Element and text position data:
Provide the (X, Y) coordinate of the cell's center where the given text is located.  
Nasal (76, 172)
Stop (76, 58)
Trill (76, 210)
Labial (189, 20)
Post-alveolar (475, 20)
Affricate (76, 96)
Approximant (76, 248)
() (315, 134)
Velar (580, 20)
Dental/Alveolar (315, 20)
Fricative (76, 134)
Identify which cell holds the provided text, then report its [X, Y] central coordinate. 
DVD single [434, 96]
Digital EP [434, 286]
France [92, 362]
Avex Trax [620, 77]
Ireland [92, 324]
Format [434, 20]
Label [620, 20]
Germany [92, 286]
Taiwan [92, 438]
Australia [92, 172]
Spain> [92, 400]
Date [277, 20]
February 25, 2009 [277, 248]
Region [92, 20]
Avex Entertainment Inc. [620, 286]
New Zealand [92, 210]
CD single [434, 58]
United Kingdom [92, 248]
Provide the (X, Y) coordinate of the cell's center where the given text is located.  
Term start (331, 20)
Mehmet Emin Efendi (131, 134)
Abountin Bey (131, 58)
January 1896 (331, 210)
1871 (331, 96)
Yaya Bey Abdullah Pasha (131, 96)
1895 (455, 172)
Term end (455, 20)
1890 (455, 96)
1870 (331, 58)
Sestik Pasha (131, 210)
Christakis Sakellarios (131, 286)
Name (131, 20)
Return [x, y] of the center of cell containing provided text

### Requirements
Reproduce all of the records above verbatim, line for line.

### Solved exercise
Provide the (X, Y) coordinate of the cell's center where the given text is located.  
Nasal (76, 172)
Stop (76, 58)
Trill (76, 210)
Labial (189, 20)
Post-alveolar (475, 20)
Affricate (76, 96)
Approximant (76, 248)
() (315, 134)
Velar (580, 20)
Dental/Alveolar (315, 20)
Fricative (76, 134)
Identify which cell holds the provided text, then report its [X, Y] central coordinate. 
DVD single [434, 96]
Digital EP [434, 286]
France [92, 362]
Avex Trax [620, 77]
Ireland [92, 324]
Format [434, 20]
Label [620, 20]
Germany [92, 286]
Taiwan [92, 438]
Australia [92, 172]
Spain> [92, 400]
Date [277, 20]
February 25, 2009 [277, 248]
Region [92, 20]
Avex Entertainment Inc. [620, 286]
New Zealand [92, 210]
CD single [434, 58]
United Kingdom [92, 248]
Provide the (X, Y) coordinate of the cell's center where the given text is located.  
Term start (331, 20)
Mehmet Emin Efendi (131, 134)
Abountin Bey (131, 58)
January 1896 (331, 210)
1871 (331, 96)
Yaya Bey Abdullah Pasha (131, 96)
1895 (455, 172)
Term end (455, 20)
1890 (455, 96)
1870 (331, 58)
Sestik Pasha (131, 210)
Christakis Sakellarios (131, 286)
Name (131, 20)
Return [x, y] of the center of cell containing provided text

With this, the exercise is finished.